Data records Block Start
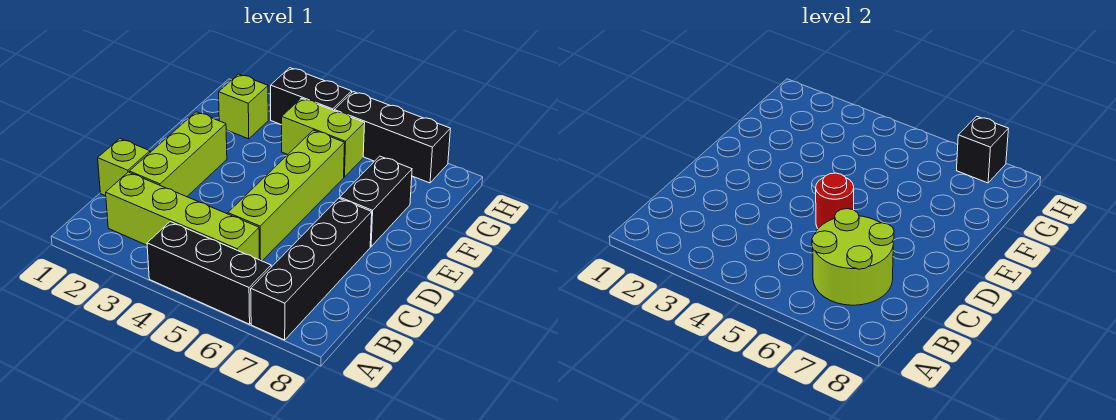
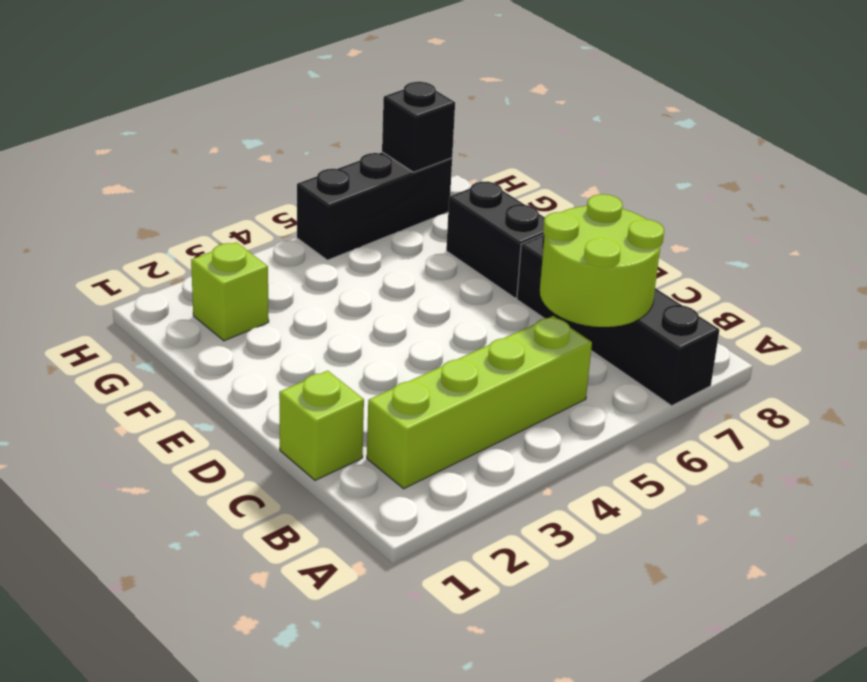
none -> black brick A4:A6 level 1
none -> lime brick C2:E2 level 1
none -> lime brick C5:F5 level 1

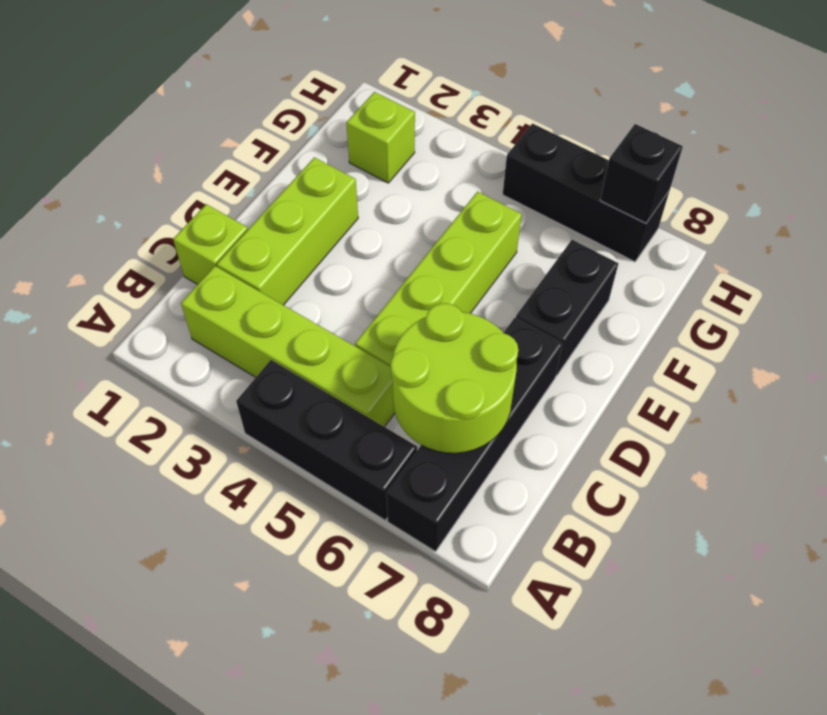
none -> lime brick G4:G5 level 1
none -> black brick H3:H4 level 1
none -> red round brick D5 level 2

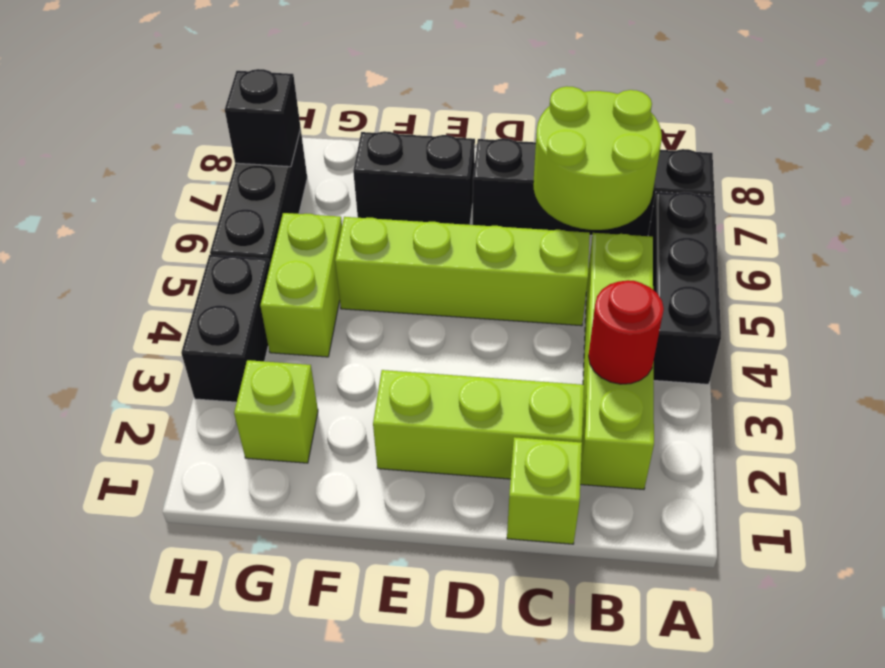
red round brick B3 level 2 -> red round brick D5 level 2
Data records Block End
▶ [Activity]:
Every record should come back exactly as it is, though none of the pictures should.

▶ [Response to this exercise]:
none -> black brick A4:A6 level 1
none -> lime brick C2:E2 level 1
none -> lime brick C5:F5 level 1

none -> lime brick G4:G5 level 1
none -> black brick H3:H4 level 1
none -> red round brick D5 level 2

red round brick B3 level 2 -> red round brick D5 level 2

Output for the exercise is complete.